■ **Material supplied**
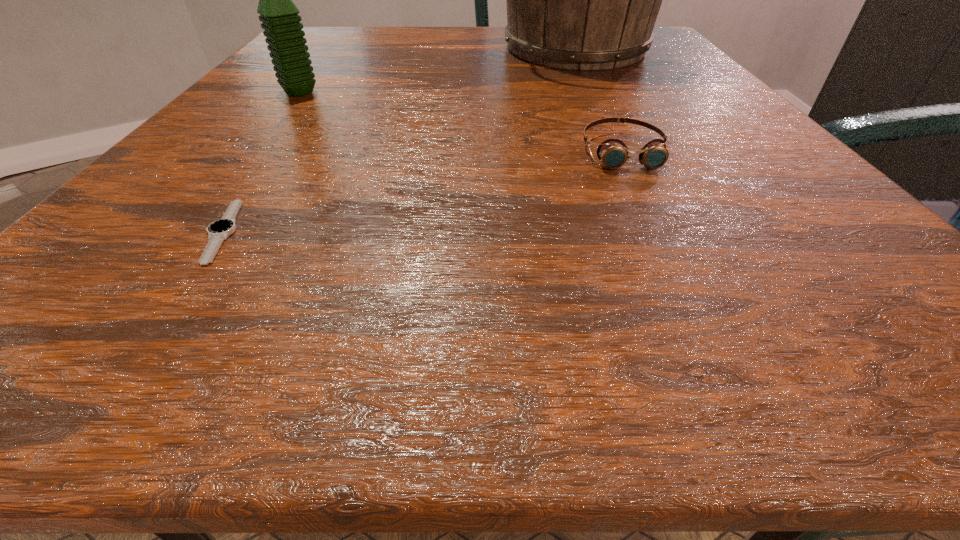
At what (x,y) coordinates should I click in order to perform the action: click on vacant area that lies between the second tallest object and the farthest object. Please return your answer as a coordinate pair (x, y). The width and height of the screenshot is (960, 540). Looking at the image, I should click on (438, 71).

Locate an element on the screen. The width and height of the screenshot is (960, 540). vacant space that's between the watch and the tallest object is located at coordinates (399, 140).

Where is `free space between the third farthest object and the watch`? The width and height of the screenshot is (960, 540). free space between the third farthest object and the watch is located at coordinates (422, 191).

Find the location of a particular element. Image resolution: width=960 pixels, height=540 pixels. vacant area that lies between the third farthest object and the second farthest object is located at coordinates (461, 122).

Locate which object is the second closest to the third nearest object. Please provide its 2D coordinates. Your answer should be formatted as a tuple, i.e. [(x, y)], where the tuple contains the x and y coordinates of a point satisfying the conditions above.

[(218, 231)]

Find the location of `the third closest object to the water bottle`. the third closest object to the water bottle is located at coordinates coord(613,153).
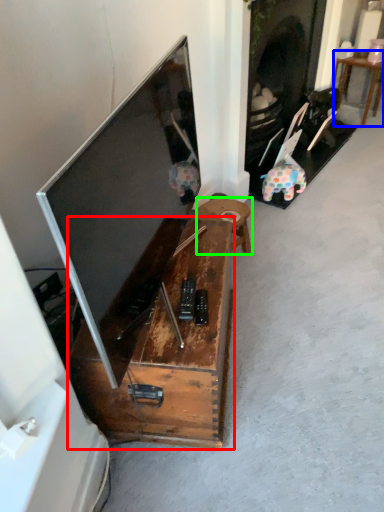
Question: Estimate the real-world distances between objects in this image. Which object is farther from furniture (highlighted by a red box), table (highlighted by a blue box) or table (highlighted by a green box)?

Choices:
 (A) table
 (B) table

Answer: (A)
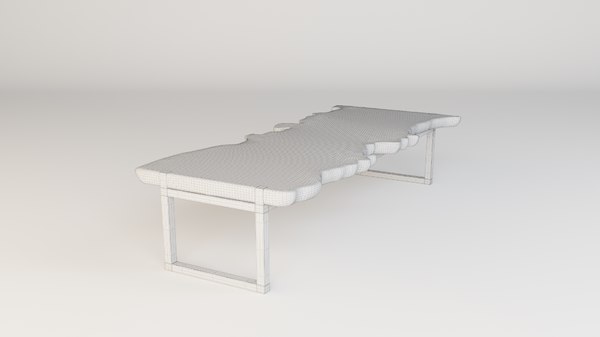
You are a GUI agent. You are given a task and a screenshot of the screen. Output one action in this format:
    pyautogui.click(x=<x>, y=<y>)
    Task: Click on the bottom leg brace
    This screenshot has height=337, width=600.
    Given the screenshot: What is the action you would take?
    pyautogui.click(x=212, y=274), pyautogui.click(x=397, y=176)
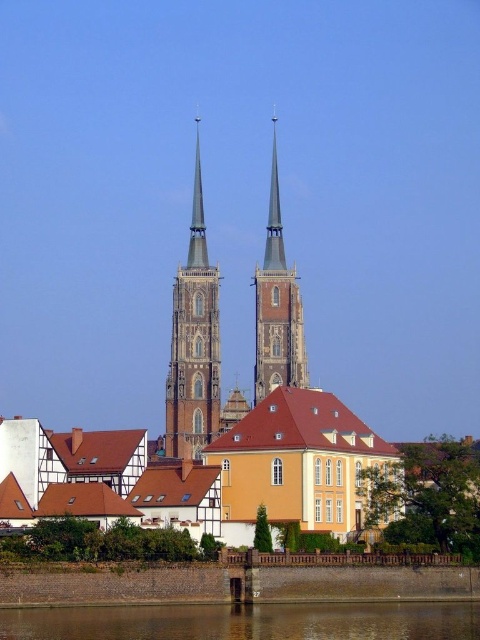
You are standing in the urban landscape and want to find the brown concrete wall at lower center. According to the scene description, where should you look to locate it?

The brown concrete wall at lower center is located at point (247,621), so you should look towards the lower center area of the image to find it.

In the scene shown: You are an architect planning to install a large decorative sculpture. You have two options for placement in the scene described. The first option is near the brown concrete wall at lower center, and the second is near the brown stone spire at center. Which location would allow the sculpture to be more visible to someone standing at the entrance of the scene?

The brown stone spire at center is larger in size than the brown concrete wall at lower center, so placing the sculpture near the brown stone spire at center would make it more visible since it occupies a more prominent position in the scene.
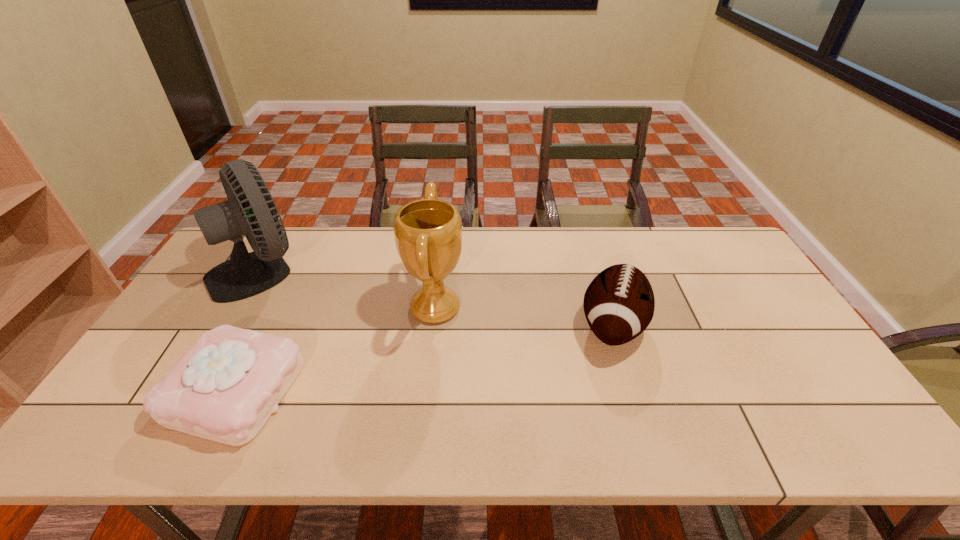
In order to click on vacant space that satisfies the following two spatial constraints: 1. on the front of the football (American) with the decoration; 2. on the right side of the second object from right to left in this screenshot , I will do `click(433, 326)`.

Where is `vacant area in the image that satisfies the following two spatial constraints: 1. in front of the second shortest object to direct airflow; 2. on the left side of the fan`? This screenshot has width=960, height=540. vacant area in the image that satisfies the following two spatial constraints: 1. in front of the second shortest object to direct airflow; 2. on the left side of the fan is located at coordinates [x=227, y=326].

Find the location of a particular element. The width and height of the screenshot is (960, 540). vacant space that satisfies the following two spatial constraints: 1. on the back side of the football (American); 2. on the front of the third object from left to right with the decoration is located at coordinates [x=607, y=308].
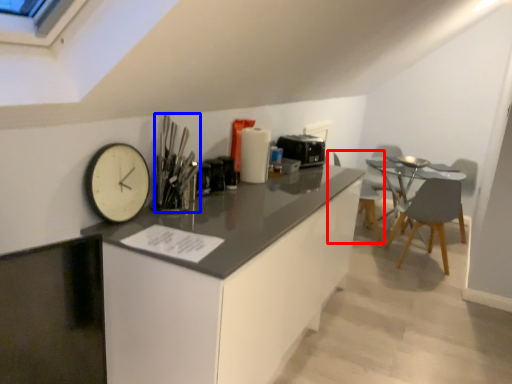
Question: Which object is further to the camera taking this photo, chair (highlighted by a red box) or silverware (highlighted by a blue box)?

Choices:
 (A) chair
 (B) silverware

Answer: (A)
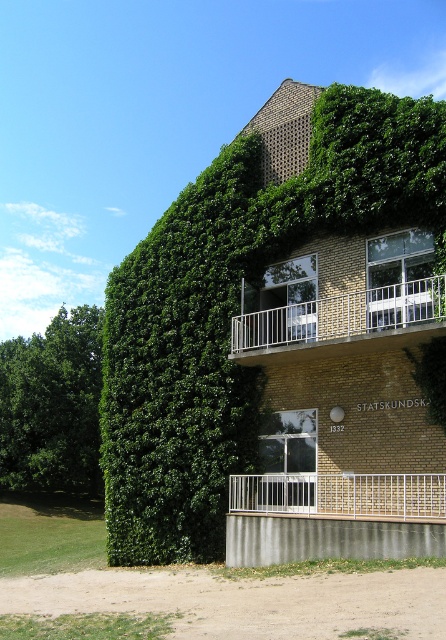
Does green leafy tree at center have a greater width compared to green leafy tree at left?

Incorrect, green leafy tree at center's width does not surpass green leafy tree at left's.

Who is positioned more to the left, green leafy tree at center or green leafy tree at left?

Positioned to the left is green leafy tree at left.

Which is in front, point (135, 307) or point (60, 337)?

Positioned in front is point (135, 307).

This screenshot has width=446, height=640. What are the coordinates of `green leafy tree at center` in the screenshot? It's located at coord(289,332).

You are a GUI agent. You are given a task and a screenshot of the screen. Output one action in this format:
    pyautogui.click(x=<x>, y=<y>)
    Task: Click on the green leafy tree at left
    The height and width of the screenshot is (640, 446).
    Given the screenshot: What is the action you would take?
    pyautogui.click(x=53, y=404)

Does green leafy tree at left appear under white metal balcony at upper center?

Yes, green leafy tree at left is below white metal balcony at upper center.

Who is more distant from viewer, (37, 476) or (285, 352)?

The point (37, 476) is behind.

I want to click on green leafy tree at left, so click(x=53, y=404).

Is green leafy tree at center smaller than white metal balcony at center?

No, green leafy tree at center is not smaller than white metal balcony at center.

Between point (343, 138) and point (283, 486), which one is positioned in front?

Positioned in front is point (283, 486).

What are the coordinates of `green leafy tree at center` in the screenshot? It's located at (289, 332).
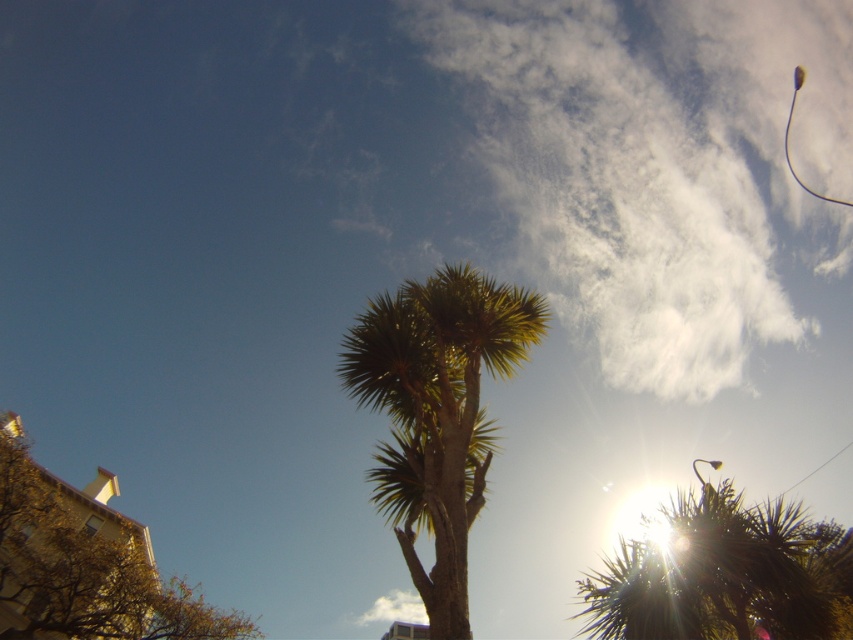
Question: Which of the following is the farthest from the observer?

Choices:
 (A) (419, 323)
 (B) (74, 536)
 (C) (697, 4)

Answer: (C)

Question: Which of the following is the farthest from the observer?

Choices:
 (A) green spiky tree at center
 (B) white fluffy cloud at upper center
 (C) brown textured tree at lower left

Answer: (B)

Question: Is green leafy palm tree at center bigger than brown textured tree at lower left?

Choices:
 (A) no
 (B) yes

Answer: (A)

Question: Which object is farther from the camera taking this photo?

Choices:
 (A) brown textured tree at lower left
 (B) green spiky tree at center

Answer: (A)

Question: Can you confirm if white fluffy cloud at upper center is positioned below green leafy palm tree at center?

Choices:
 (A) no
 (B) yes

Answer: (A)

Question: Does white fluffy cloud at upper center have a greater width compared to green leafy palm tree at center?

Choices:
 (A) no
 (B) yes

Answer: (B)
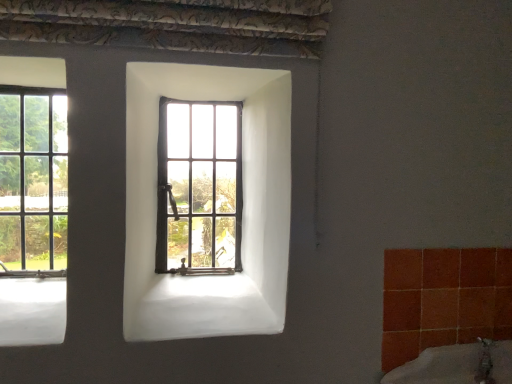
Question: Does wooden-framed window at center, which is counted as the first window, starting from the right, come behind white ceramic bath at lower right?

Choices:
 (A) no
 (B) yes

Answer: (B)

Question: Is wooden-framed window at center, the 2th window when ordered from left to right, next to white ceramic bath at lower right and touching it?

Choices:
 (A) no
 (B) yes

Answer: (A)

Question: Is wooden-framed window at center, which is counted as the first window, starting from the right, completely or partially outside of white ceramic bath at lower right?

Choices:
 (A) yes
 (B) no

Answer: (A)

Question: Does wooden-framed window at center, the 2th window when ordered from left to right, have a lesser width compared to white ceramic bath at lower right?

Choices:
 (A) yes
 (B) no

Answer: (A)

Question: From the image's perspective, does wooden-framed window at center, which is counted as the first window, starting from the right, appear lower than white ceramic bath at lower right?

Choices:
 (A) yes
 (B) no

Answer: (B)

Question: Can you confirm if wooden-framed window at center, which is counted as the first window, starting from the right, is shorter than white ceramic bath at lower right?

Choices:
 (A) yes
 (B) no

Answer: (B)

Question: Is clear glass window at left, the 1th window in the left-to-right sequence, at the left side of wooden-framed window at center, the 2th window when ordered from left to right?

Choices:
 (A) yes
 (B) no

Answer: (A)

Question: Does clear glass window at left, the 1th window in the left-to-right sequence, touch wooden-framed window at center, which is counted as the first window, starting from the right?

Choices:
 (A) yes
 (B) no

Answer: (B)

Question: Is wooden-framed window at center, the 2th window when ordered from left to right, surrounded by clear glass window at left, placed as the second window when sorted from right to left?

Choices:
 (A) no
 (B) yes

Answer: (A)

Question: From a real-world perspective, is clear glass window at left, the 1th window in the left-to-right sequence, beneath wooden-framed window at center, which is counted as the first window, starting from the right?

Choices:
 (A) no
 (B) yes

Answer: (A)

Question: Is clear glass window at left, the 1th window in the left-to-right sequence, positioned with its back to wooden-framed window at center, the 2th window when ordered from left to right?

Choices:
 (A) no
 (B) yes

Answer: (A)

Question: From a real-world perspective, is clear glass window at left, placed as the second window when sorted from right to left, positioned over wooden-framed window at center, the 2th window when ordered from left to right, based on gravity?

Choices:
 (A) no
 (B) yes

Answer: (B)

Question: From a real-world perspective, is white ceramic bath at lower right beneath clear glass window at left, placed as the second window when sorted from right to left?

Choices:
 (A) no
 (B) yes

Answer: (B)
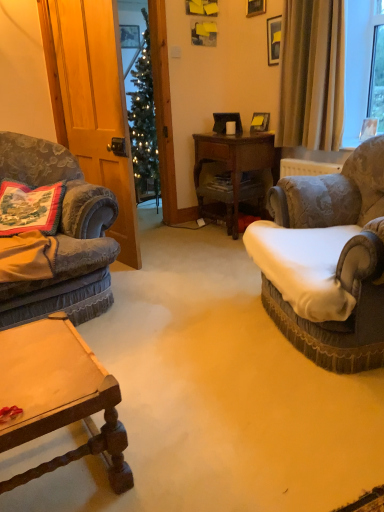
Locate an element on the screen. The image size is (384, 512). vacant space that's between velvet fabric armchair at left, arranged as the second chair when viewed from the right, and velvet-patterned armchair at right, which is the second chair from left to right is located at coordinates (188, 311).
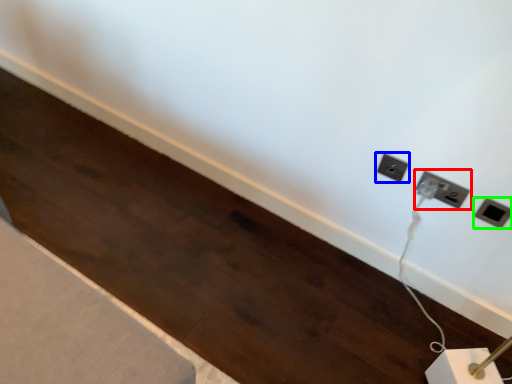
Question: Which object is positioned farthest from power plugs and sockets (highlighted by a red box)? Select from power plugs and sockets (highlighted by a blue box) and power plugs and sockets (highlighted by a green box).

Choices:
 (A) power plugs and sockets
 (B) power plugs and sockets

Answer: (A)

■ **Directions for this task**
Please reproduce the records word for word, everything from the line containing "In the scene shown: You" down to the line containing "(B) silverware", both included, and leave out the pictures.

■ **Task response**
In the scene shown: You are an architect planning to install a large decorative sculpture. You have two options for placement in the scene described. The first option is near the brown concrete wall at lower center, and the second is near the brown stone spire at center. Which location would allow the sculpture to be more visible to someone standing at the entrance of the scene?

The brown stone spire at center is larger in size than the brown concrete wall at lower center, so placing the sculpture near the brown stone spire at center would make it more visible since it occupies a more prominent position in the scene.
In order to click on vacant space that satisfies the following two spatial constraints: 1. on the front of the football (American) with the decoration; 2. on the right side of the second object from right to left in this screenshot , I will do `click(433, 326)`.

Where is `vacant area in the image that satisfies the following two spatial constraints: 1. in front of the second shortest object to direct airflow; 2. on the left side of the fan`? This screenshot has width=960, height=540. vacant area in the image that satisfies the following two spatial constraints: 1. in front of the second shortest object to direct airflow; 2. on the left side of the fan is located at coordinates [x=227, y=326].

Find the location of a particular element. The width and height of the screenshot is (960, 540). vacant space that satisfies the following two spatial constraints: 1. on the back side of the football (American); 2. on the front of the third object from left to right with the decoration is located at coordinates [x=607, y=308].
Question: Which object is further to the camera taking this photo, chair (highlighted by a red box) or silverware (highlighted by a blue box)?

Choices:
 (A) chair
 (B) silverware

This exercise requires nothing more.